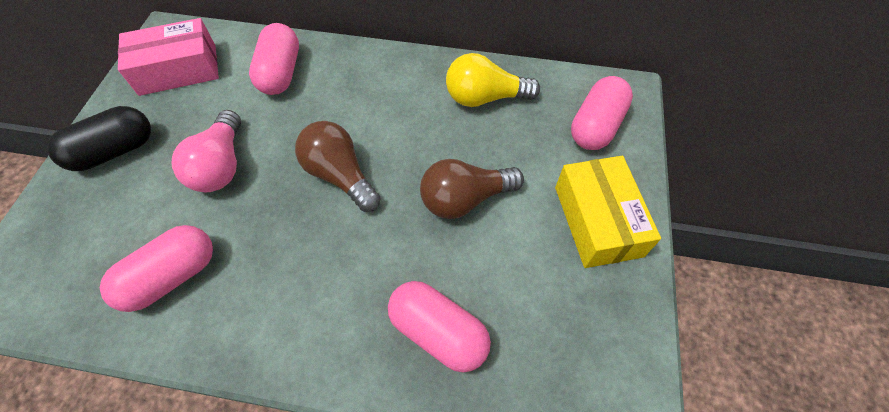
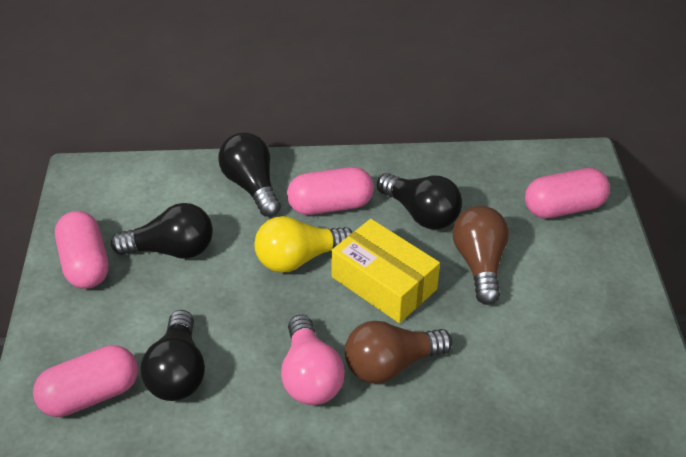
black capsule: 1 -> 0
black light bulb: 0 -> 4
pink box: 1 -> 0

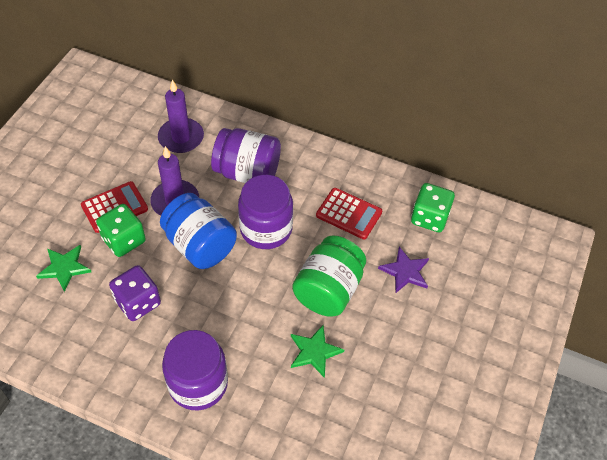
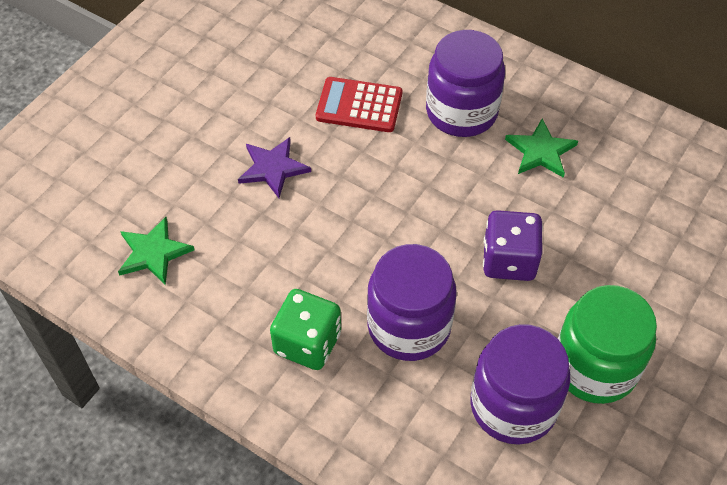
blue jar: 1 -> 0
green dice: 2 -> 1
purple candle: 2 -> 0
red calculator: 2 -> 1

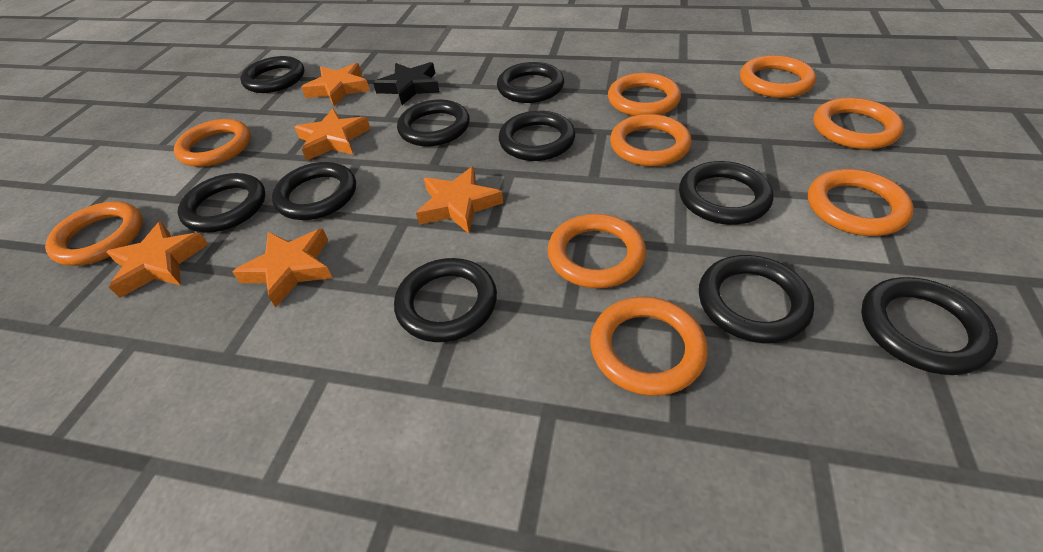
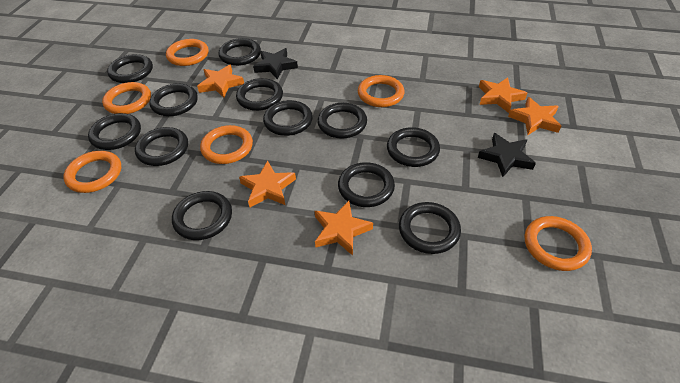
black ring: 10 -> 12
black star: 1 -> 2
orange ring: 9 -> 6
━━━━━━━━━━━━━━━━
What you need to do: Would you please print out all the records above exactly, minus any pictures?

Solution:
black capsule: 1 -> 0
black light bulb: 0 -> 4
pink box: 1 -> 0

blue jar: 1 -> 0
green dice: 2 -> 1
purple candle: 2 -> 0
red calculator: 2 -> 1

black ring: 10 -> 12
black star: 1 -> 2
orange ring: 9 -> 6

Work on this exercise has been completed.